* [ASSIGNED TASK] Go line by line through the entries and show those that hold the string "green".

* [GIVEN RECORDS]
****************
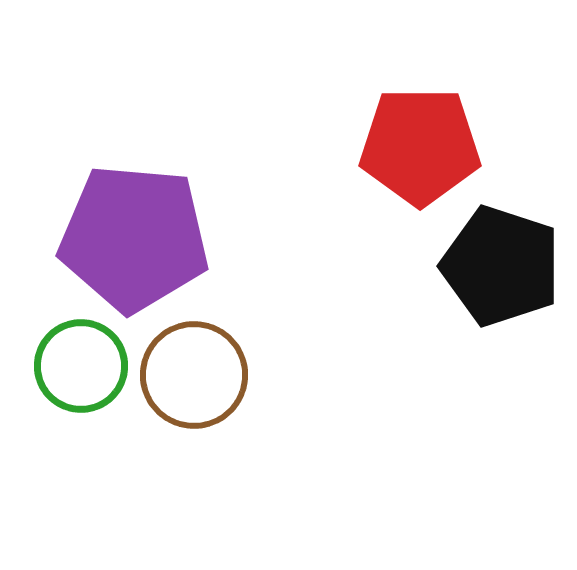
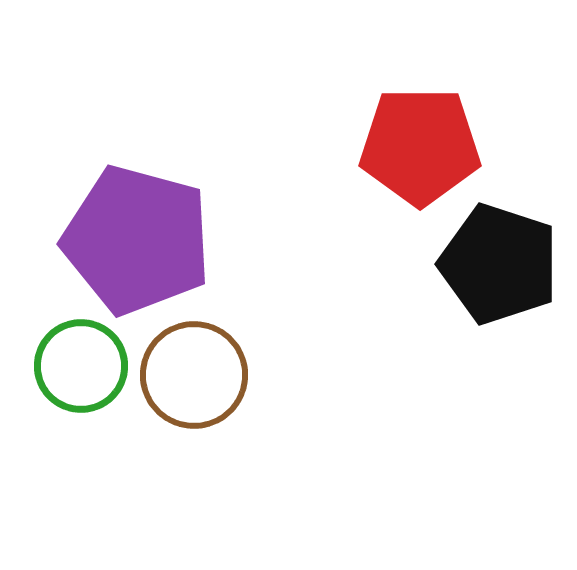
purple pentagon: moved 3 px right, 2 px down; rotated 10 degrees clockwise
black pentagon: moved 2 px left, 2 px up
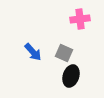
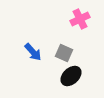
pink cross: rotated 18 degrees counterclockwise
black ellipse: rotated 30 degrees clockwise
****************
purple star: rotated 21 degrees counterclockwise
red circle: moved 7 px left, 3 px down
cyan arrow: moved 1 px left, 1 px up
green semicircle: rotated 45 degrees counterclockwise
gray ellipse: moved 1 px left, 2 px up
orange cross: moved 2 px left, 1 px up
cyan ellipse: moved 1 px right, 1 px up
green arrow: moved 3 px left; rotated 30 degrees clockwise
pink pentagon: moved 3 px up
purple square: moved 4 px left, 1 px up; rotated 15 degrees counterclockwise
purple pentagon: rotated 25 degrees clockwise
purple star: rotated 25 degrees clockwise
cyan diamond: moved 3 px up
****************
* [TASK OUTPUT]
green semicircle: rotated 45 degrees counterclockwise
green arrow: moved 3 px left; rotated 30 degrees clockwise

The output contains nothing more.